What you return must match the entries word for word, minus the pictures.

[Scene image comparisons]
BEGIN

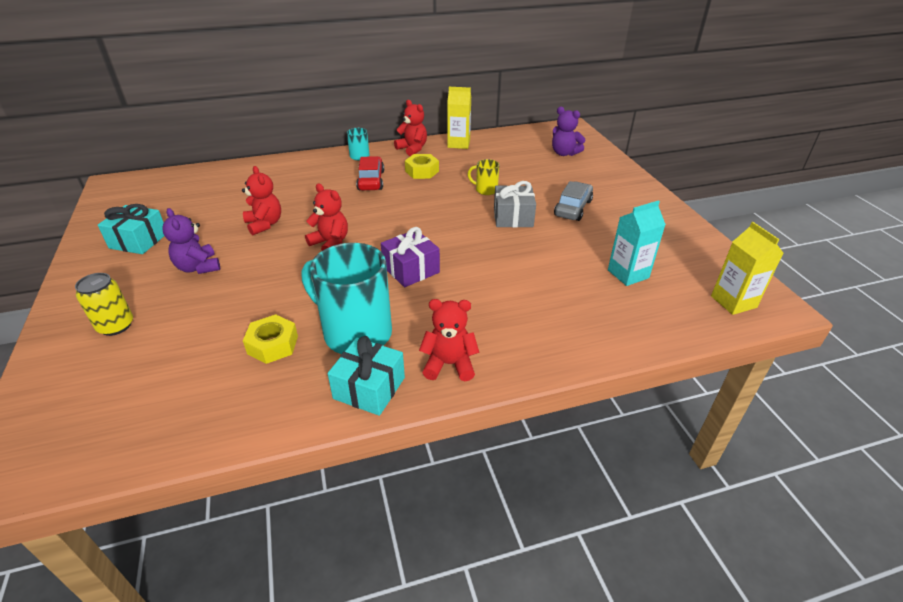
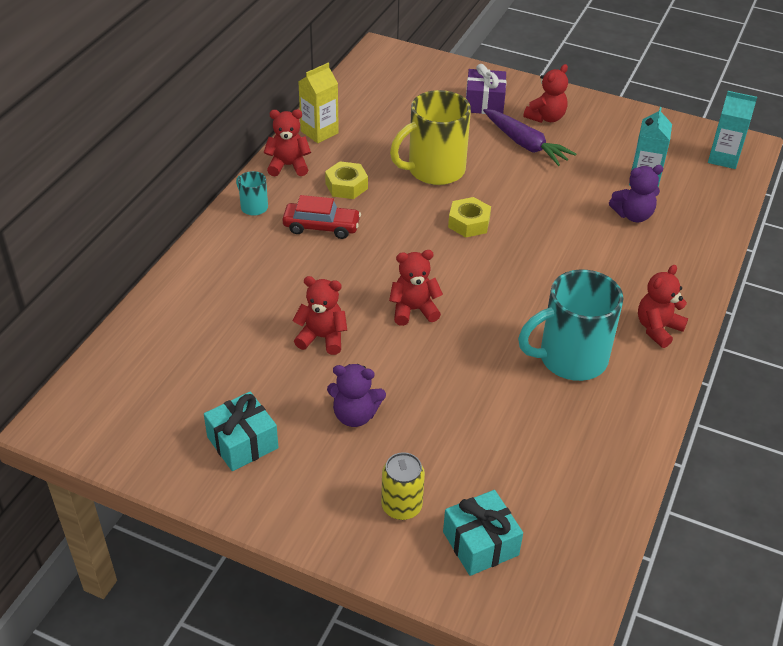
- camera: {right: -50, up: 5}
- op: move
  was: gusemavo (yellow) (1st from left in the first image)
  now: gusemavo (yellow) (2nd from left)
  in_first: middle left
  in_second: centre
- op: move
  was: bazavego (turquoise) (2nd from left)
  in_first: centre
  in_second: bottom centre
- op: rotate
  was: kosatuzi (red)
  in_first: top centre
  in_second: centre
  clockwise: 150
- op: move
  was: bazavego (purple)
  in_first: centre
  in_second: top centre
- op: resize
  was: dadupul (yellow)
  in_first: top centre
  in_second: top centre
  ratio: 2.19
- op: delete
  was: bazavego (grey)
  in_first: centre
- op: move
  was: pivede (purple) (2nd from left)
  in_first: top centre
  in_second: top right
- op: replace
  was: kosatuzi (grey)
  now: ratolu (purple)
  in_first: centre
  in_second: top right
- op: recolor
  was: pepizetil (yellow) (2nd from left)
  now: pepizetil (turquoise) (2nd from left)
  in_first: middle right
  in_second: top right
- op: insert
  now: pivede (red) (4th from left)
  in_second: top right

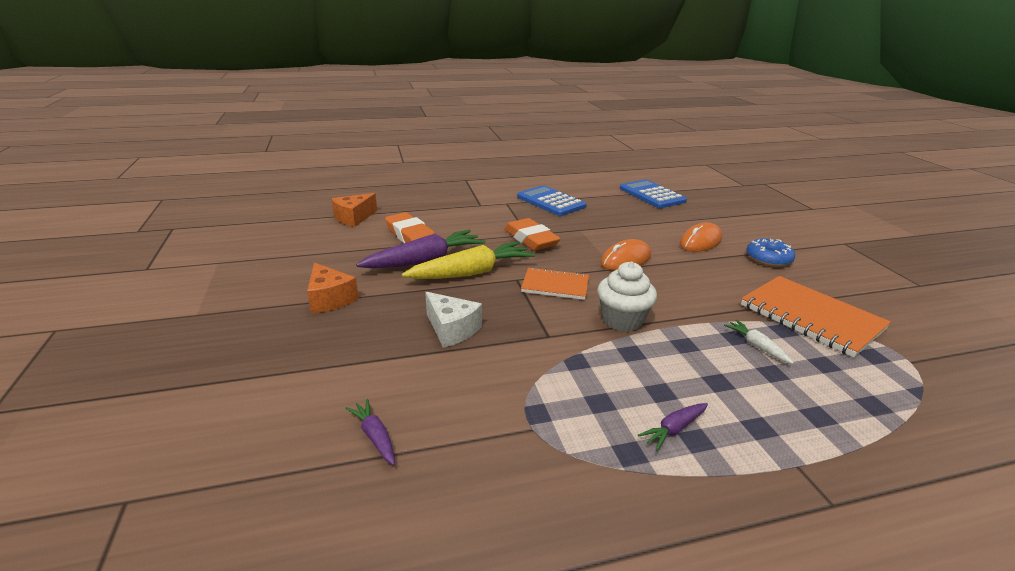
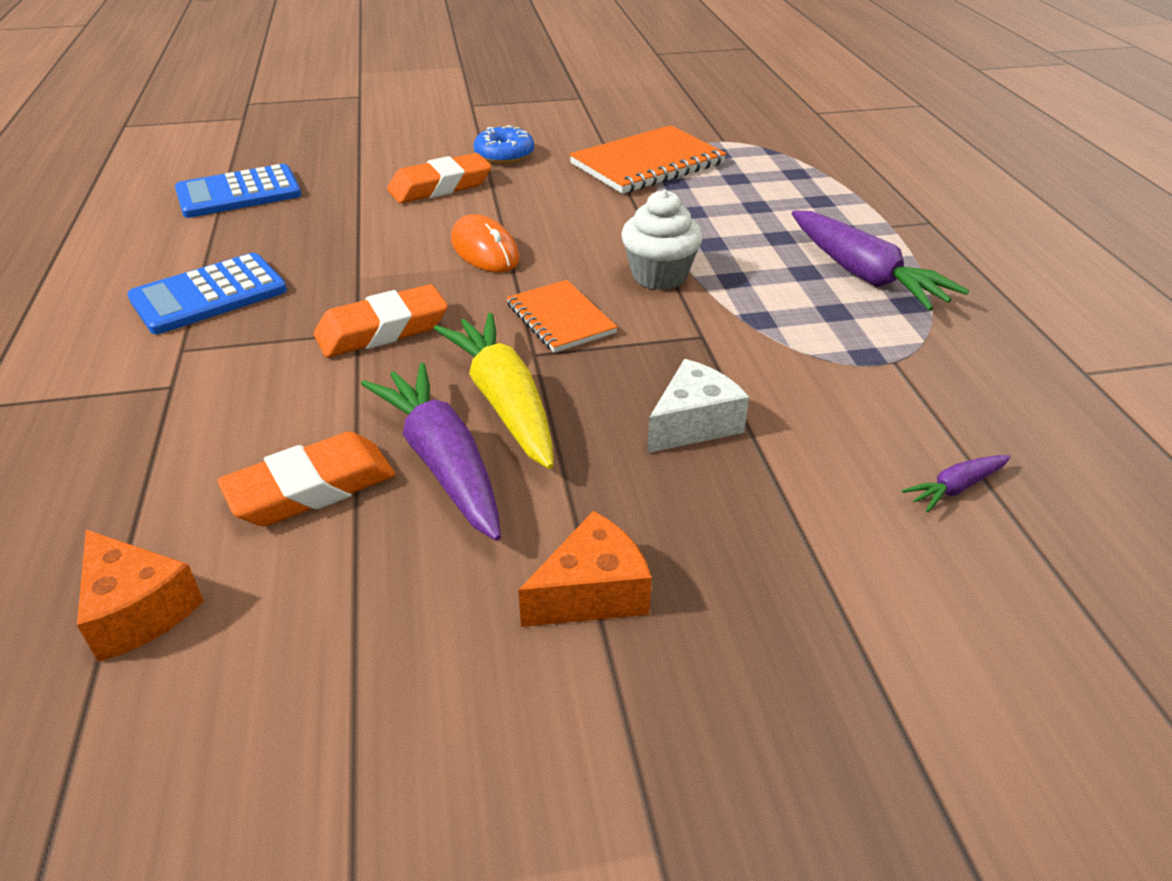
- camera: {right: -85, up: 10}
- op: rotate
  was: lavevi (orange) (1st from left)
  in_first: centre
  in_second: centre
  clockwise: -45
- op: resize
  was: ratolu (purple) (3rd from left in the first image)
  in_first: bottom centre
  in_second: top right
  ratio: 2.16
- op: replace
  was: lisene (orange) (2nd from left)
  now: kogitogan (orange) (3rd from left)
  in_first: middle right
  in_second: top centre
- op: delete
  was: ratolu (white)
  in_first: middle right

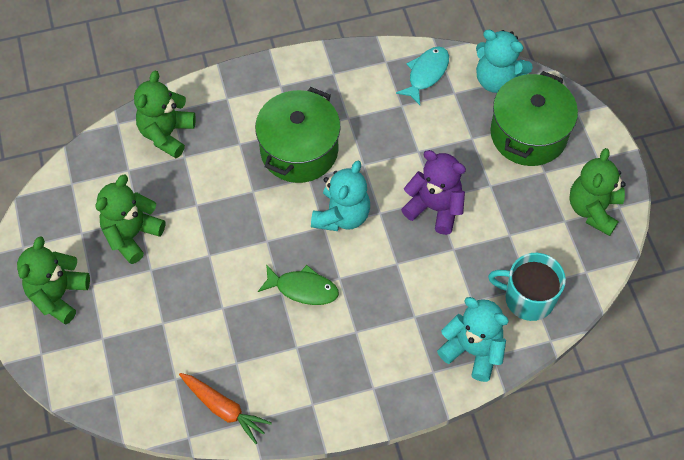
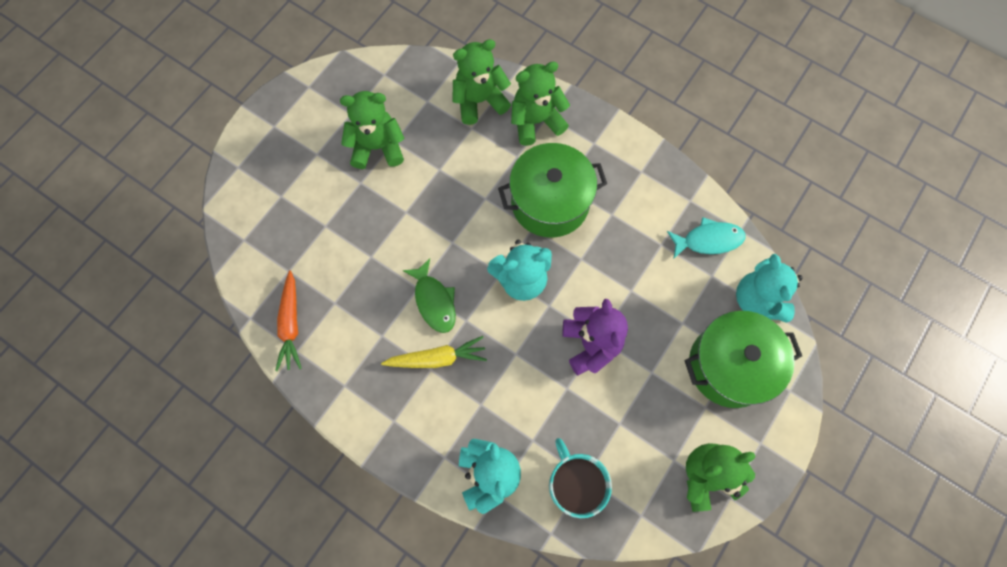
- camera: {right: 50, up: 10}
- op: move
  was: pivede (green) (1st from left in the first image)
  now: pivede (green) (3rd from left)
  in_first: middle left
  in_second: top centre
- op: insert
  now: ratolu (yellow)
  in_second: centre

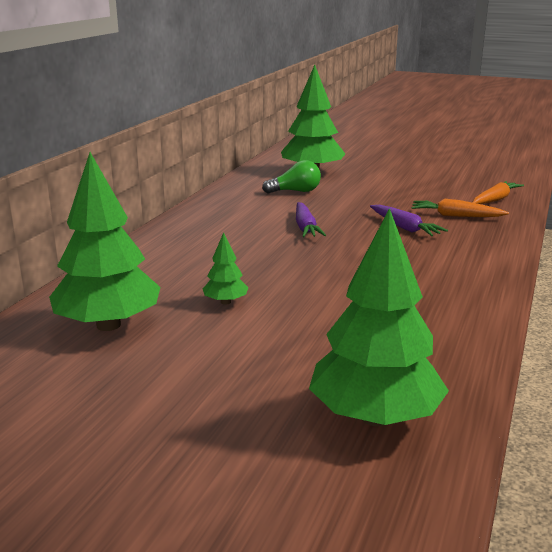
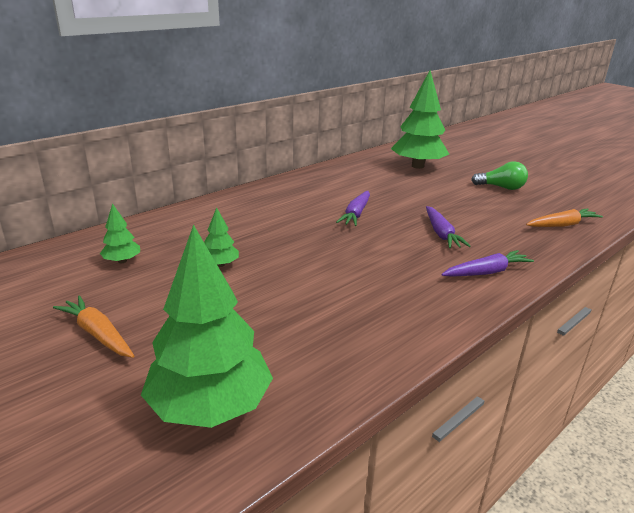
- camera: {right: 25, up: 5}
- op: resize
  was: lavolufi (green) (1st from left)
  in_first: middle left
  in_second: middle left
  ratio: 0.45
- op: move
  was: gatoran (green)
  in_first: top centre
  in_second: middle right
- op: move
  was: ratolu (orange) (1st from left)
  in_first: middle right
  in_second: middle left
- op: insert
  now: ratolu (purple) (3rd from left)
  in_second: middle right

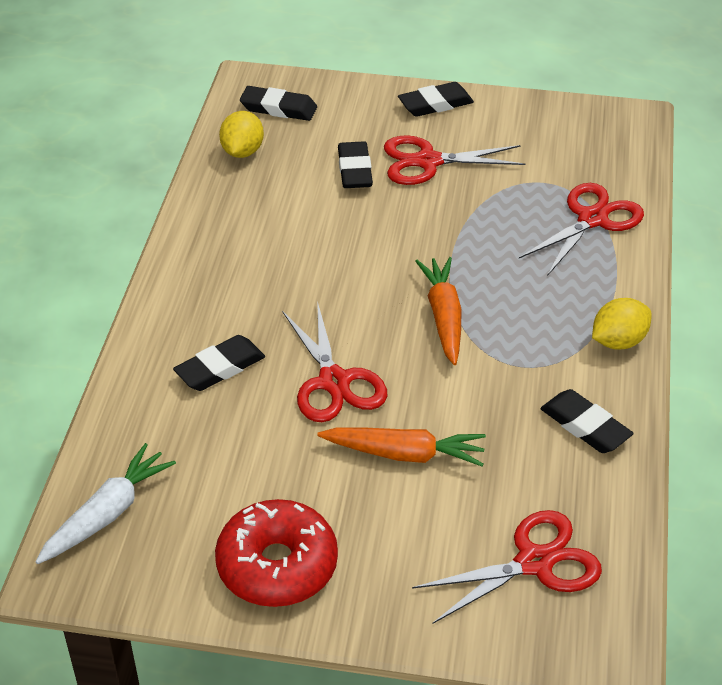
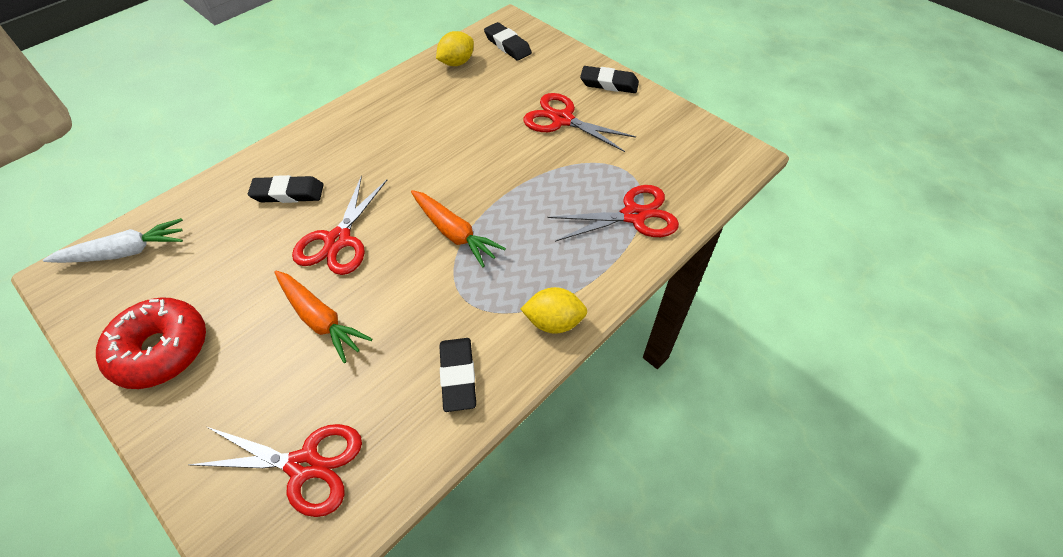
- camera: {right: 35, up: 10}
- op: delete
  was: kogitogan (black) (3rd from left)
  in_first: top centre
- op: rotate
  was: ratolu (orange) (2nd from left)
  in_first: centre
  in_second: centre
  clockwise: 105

END

The completed task -
- camera: {right: -50, up: 5}
- op: move
  was: gusemavo (yellow) (1st from left in the first image)
  now: gusemavo (yellow) (2nd from left)
  in_first: middle left
  in_second: centre
- op: move
  was: bazavego (turquoise) (2nd from left)
  in_first: centre
  in_second: bottom centre
- op: rotate
  was: kosatuzi (red)
  in_first: top centre
  in_second: centre
  clockwise: 150
- op: move
  was: bazavego (purple)
  in_first: centre
  in_second: top centre
- op: resize
  was: dadupul (yellow)
  in_first: top centre
  in_second: top centre
  ratio: 2.19
- op: delete
  was: bazavego (grey)
  in_first: centre
- op: move
  was: pivede (purple) (2nd from left)
  in_first: top centre
  in_second: top right
- op: replace
  was: kosatuzi (grey)
  now: ratolu (purple)
  in_first: centre
  in_second: top right
- op: recolor
  was: pepizetil (yellow) (2nd from left)
  now: pepizetil (turquoise) (2nd from left)
  in_first: middle right
  in_second: top right
- op: insert
  now: pivede (red) (4th from left)
  in_second: top right

- camera: {right: -85, up: 10}
- op: rotate
  was: lavevi (orange) (1st from left)
  in_first: centre
  in_second: centre
  clockwise: -45
- op: resize
  was: ratolu (purple) (3rd from left in the first image)
  in_first: bottom centre
  in_second: top right
  ratio: 2.16
- op: replace
  was: lisene (orange) (2nd from left)
  now: kogitogan (orange) (3rd from left)
  in_first: middle right
  in_second: top centre
- op: delete
  was: ratolu (white)
  in_first: middle right

- camera: {right: 50, up: 10}
- op: move
  was: pivede (green) (1st from left in the first image)
  now: pivede (green) (3rd from left)
  in_first: middle left
  in_second: top centre
- op: insert
  now: ratolu (yellow)
  in_second: centre

- camera: {right: 25, up: 5}
- op: resize
  was: lavolufi (green) (1st from left)
  in_first: middle left
  in_second: middle left
  ratio: 0.45
- op: move
  was: gatoran (green)
  in_first: top centre
  in_second: middle right
- op: move
  was: ratolu (orange) (1st from left)
  in_first: middle right
  in_second: middle left
- op: insert
  now: ratolu (purple) (3rd from left)
  in_second: middle right

- camera: {right: 35, up: 10}
- op: delete
  was: kogitogan (black) (3rd from left)
  in_first: top centre
- op: rotate
  was: ratolu (orange) (2nd from left)
  in_first: centre
  in_second: centre
  clockwise: 105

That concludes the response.